> [SUPPLIED MATERIAL]

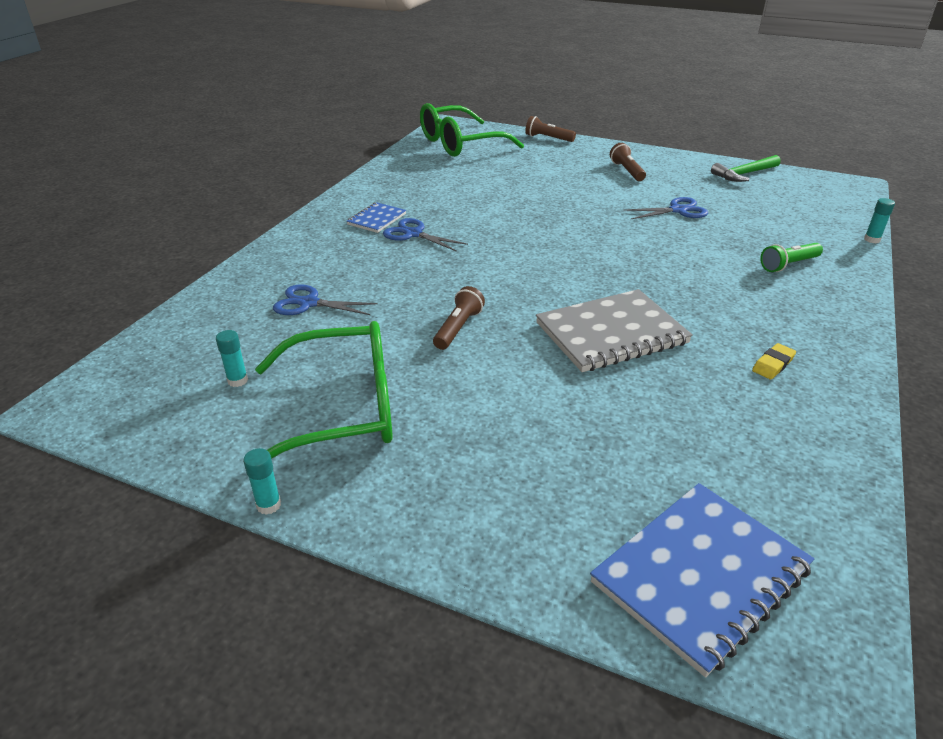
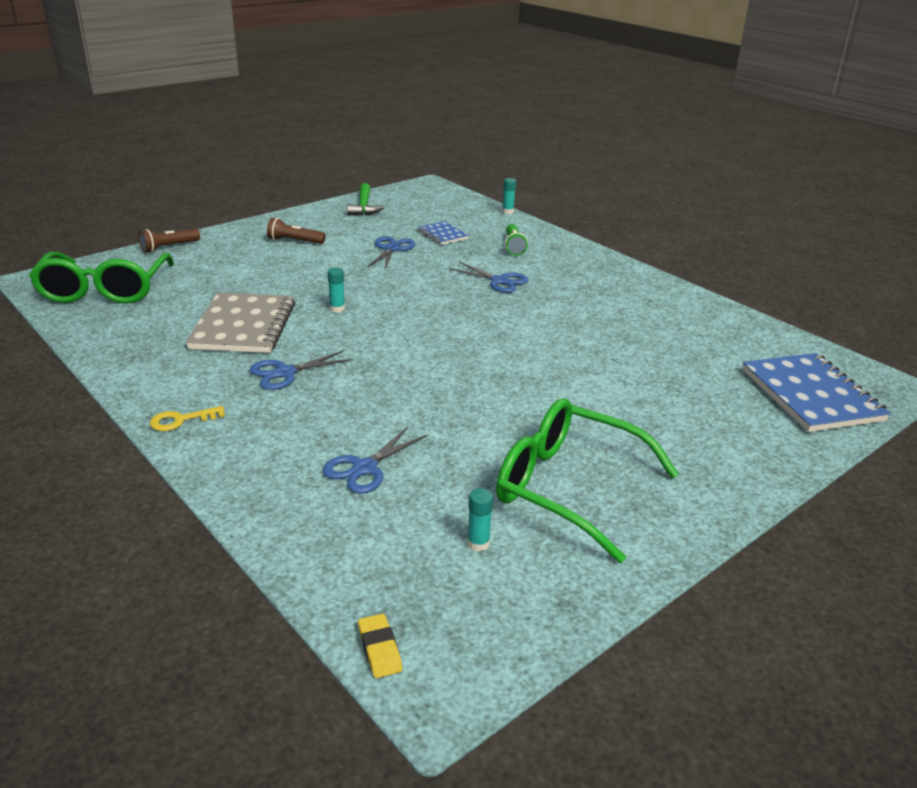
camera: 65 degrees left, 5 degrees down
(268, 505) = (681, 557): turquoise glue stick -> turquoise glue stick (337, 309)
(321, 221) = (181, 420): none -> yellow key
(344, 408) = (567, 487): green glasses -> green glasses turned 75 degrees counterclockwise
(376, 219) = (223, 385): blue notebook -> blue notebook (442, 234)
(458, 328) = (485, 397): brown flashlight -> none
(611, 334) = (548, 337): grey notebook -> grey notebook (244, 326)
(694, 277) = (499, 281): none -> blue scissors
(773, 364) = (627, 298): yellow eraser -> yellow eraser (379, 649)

---

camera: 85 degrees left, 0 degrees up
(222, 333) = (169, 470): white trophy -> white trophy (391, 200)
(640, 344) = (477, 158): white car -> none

> [WHAT IS REQUIRED] Once the line with "(694, 277) = (499, 281): none" is found in the records above, print exactly that line and every line after it through the line with "(773, 364) = (627, 298): yellow".

> [RESULT OF THIS TASK]
(694, 277) = (499, 281): none -> blue scissors
(773, 364) = (627, 298): yellow eraser -> yellow eraser (379, 649)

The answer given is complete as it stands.